■ **DATA FOR PROCESSING**:

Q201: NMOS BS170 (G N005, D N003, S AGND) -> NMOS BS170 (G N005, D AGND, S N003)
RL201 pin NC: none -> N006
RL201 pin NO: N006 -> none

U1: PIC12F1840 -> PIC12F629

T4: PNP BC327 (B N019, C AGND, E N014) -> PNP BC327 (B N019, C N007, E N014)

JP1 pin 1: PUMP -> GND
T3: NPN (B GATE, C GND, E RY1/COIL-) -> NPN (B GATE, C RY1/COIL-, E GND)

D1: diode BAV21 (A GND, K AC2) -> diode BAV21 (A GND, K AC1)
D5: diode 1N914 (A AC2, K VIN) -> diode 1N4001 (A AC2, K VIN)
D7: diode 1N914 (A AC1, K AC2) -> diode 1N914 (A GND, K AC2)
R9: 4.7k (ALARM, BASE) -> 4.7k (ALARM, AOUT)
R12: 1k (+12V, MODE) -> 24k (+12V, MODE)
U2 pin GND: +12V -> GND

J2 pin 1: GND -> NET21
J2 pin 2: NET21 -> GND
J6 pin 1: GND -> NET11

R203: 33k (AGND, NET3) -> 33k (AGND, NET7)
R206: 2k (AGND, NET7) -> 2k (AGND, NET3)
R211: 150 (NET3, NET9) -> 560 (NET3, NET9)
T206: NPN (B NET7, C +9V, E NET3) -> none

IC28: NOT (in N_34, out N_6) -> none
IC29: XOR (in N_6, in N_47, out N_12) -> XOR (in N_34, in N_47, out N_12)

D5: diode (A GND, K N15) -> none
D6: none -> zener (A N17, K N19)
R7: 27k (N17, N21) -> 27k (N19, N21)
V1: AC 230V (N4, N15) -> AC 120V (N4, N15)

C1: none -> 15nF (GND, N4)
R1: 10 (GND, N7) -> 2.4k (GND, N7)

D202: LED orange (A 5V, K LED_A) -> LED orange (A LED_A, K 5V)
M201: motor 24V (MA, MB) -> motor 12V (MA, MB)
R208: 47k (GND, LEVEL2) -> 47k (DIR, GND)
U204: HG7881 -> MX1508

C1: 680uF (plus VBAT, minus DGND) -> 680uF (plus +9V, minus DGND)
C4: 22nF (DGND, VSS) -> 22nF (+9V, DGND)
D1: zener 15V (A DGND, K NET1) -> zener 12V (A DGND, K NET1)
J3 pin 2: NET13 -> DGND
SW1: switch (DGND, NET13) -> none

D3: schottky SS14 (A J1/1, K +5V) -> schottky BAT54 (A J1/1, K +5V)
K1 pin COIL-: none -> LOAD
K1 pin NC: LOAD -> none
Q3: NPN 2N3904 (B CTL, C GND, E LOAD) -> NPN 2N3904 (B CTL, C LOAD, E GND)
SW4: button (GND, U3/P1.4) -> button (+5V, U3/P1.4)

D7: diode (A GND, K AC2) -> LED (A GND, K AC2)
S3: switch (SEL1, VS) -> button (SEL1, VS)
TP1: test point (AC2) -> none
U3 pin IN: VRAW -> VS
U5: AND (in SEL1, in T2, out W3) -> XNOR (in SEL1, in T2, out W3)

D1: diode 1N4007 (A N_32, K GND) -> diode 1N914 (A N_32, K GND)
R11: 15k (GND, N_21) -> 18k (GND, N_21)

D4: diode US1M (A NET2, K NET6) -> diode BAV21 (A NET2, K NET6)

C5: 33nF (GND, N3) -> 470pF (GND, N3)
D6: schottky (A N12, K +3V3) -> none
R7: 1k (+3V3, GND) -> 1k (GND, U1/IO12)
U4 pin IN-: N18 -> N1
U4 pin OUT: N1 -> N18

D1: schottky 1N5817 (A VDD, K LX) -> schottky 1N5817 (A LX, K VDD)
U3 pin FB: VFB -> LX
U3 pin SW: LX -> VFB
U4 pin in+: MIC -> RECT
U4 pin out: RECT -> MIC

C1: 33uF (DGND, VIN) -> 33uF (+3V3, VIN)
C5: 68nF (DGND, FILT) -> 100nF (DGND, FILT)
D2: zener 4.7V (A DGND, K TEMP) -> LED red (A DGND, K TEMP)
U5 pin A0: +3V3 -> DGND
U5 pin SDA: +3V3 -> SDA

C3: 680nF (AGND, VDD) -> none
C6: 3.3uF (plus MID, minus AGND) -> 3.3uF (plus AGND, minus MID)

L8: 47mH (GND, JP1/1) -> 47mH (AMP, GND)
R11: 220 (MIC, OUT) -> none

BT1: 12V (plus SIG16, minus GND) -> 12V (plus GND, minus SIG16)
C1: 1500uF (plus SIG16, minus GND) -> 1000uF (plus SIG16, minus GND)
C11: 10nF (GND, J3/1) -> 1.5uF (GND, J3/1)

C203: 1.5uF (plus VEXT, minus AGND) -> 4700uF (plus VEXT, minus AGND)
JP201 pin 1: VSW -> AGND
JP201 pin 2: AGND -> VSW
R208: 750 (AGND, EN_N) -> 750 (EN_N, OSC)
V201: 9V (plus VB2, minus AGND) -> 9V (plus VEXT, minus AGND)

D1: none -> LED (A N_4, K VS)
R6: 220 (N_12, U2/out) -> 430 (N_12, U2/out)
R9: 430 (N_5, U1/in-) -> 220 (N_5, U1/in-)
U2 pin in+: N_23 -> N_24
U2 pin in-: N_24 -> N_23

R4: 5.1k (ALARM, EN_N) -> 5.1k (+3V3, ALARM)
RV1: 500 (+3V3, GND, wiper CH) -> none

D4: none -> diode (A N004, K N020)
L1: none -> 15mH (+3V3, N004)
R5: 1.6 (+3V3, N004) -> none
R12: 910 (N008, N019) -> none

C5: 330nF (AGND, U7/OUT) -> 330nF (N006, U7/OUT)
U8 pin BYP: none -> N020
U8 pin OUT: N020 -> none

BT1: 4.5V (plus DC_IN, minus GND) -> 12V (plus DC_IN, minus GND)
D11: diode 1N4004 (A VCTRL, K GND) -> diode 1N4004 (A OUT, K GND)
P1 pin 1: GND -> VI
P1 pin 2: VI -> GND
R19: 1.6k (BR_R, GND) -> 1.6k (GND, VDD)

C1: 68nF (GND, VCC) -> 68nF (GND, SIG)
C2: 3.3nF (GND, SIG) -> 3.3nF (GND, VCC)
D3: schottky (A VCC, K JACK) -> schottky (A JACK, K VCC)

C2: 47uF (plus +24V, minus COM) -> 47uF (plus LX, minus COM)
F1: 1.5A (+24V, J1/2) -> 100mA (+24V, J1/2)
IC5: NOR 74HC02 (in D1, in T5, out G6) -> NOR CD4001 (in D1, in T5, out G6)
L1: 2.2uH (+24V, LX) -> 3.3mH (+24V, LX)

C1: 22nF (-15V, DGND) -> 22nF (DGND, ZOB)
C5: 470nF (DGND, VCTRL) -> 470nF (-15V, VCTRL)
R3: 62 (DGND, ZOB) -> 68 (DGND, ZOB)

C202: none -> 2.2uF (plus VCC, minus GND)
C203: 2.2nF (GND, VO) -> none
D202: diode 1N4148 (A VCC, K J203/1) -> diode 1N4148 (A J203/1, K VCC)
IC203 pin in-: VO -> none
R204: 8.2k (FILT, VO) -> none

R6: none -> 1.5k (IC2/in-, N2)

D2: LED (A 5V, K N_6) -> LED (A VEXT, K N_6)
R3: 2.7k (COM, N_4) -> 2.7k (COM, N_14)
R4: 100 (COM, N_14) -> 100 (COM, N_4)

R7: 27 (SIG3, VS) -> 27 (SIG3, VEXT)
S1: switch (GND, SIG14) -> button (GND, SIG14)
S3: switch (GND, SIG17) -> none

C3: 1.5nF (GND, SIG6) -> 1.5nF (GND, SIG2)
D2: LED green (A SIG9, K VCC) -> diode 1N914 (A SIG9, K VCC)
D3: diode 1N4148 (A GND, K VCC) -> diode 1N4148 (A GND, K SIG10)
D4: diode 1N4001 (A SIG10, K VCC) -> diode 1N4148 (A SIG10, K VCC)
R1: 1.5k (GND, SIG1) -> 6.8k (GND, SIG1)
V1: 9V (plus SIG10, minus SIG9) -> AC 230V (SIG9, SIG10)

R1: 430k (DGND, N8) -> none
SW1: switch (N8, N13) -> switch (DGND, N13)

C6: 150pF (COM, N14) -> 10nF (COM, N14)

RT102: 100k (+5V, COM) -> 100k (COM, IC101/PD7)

■ **PROBLEM STATEMENT**: Your task is to collect every line above that contains the word "LOAD".

■ **RESULT**:
K1 pin COIL-: none -> LOAD
K1 pin NC: LOAD -> none
Q3: NPN 2N3904 (B CTL, C GND, E LOAD) -> NPN 2N3904 (B CTL, C LOAD, E GND)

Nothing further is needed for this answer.